Work instruction
Provide an exact copy of the data, excluding the images.

* * *

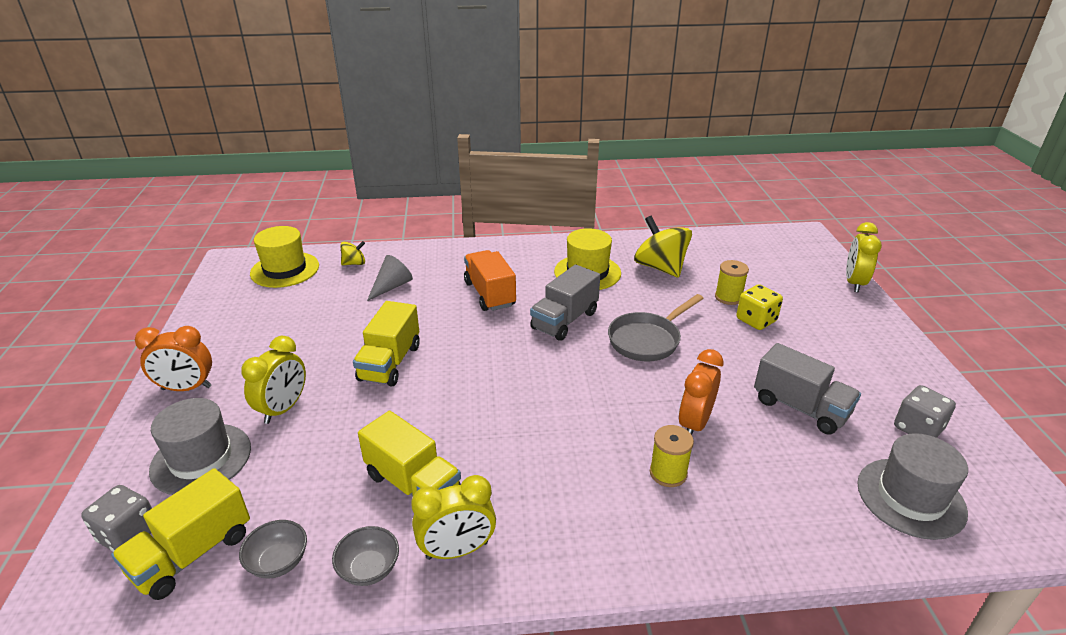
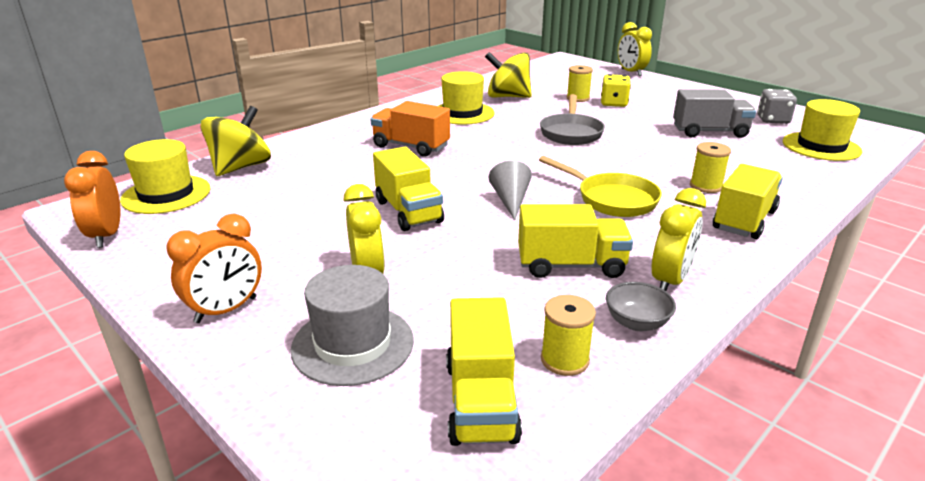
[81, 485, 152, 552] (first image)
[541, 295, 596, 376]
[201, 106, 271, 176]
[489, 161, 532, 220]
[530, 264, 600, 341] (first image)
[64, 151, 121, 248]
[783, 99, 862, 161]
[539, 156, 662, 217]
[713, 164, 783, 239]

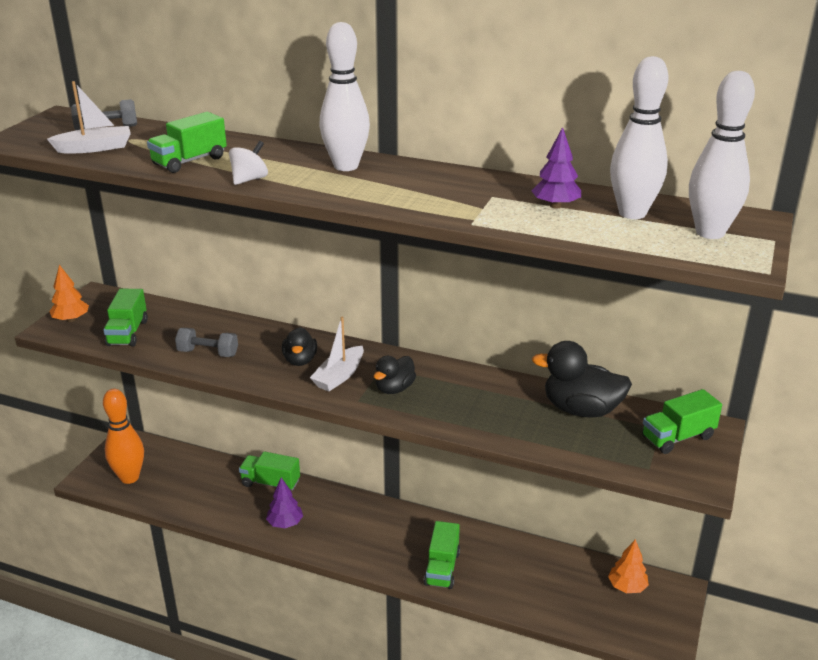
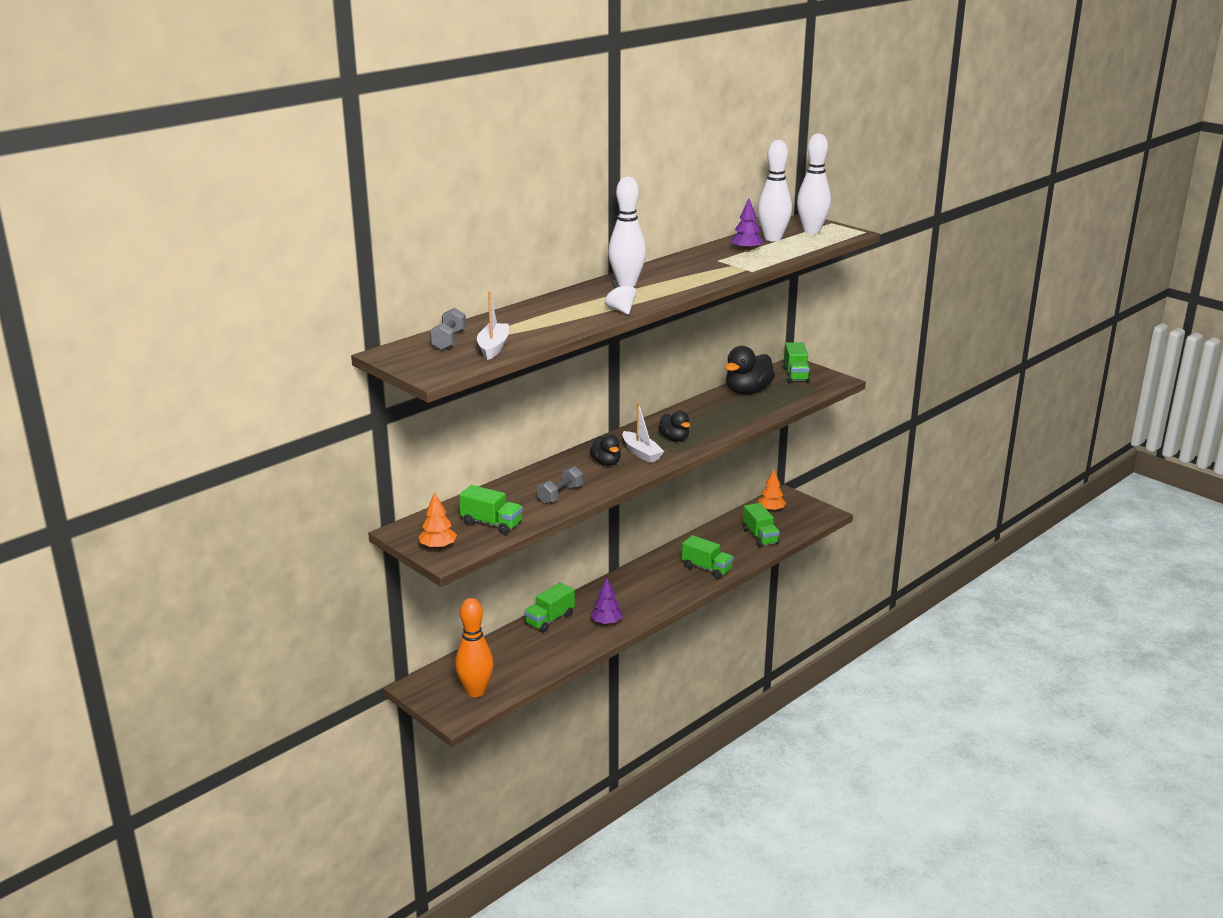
[743, 503, 780, 547]
[590, 434, 621, 466]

* * *

Your response
[81, 485, 152, 552] (first image)
[541, 295, 596, 376]
[201, 106, 271, 176]
[489, 161, 532, 220]
[530, 264, 600, 341] (first image)
[64, 151, 121, 248]
[783, 99, 862, 161]
[539, 156, 662, 217]
[713, 164, 783, 239]

[743, 503, 780, 547]
[590, 434, 621, 466]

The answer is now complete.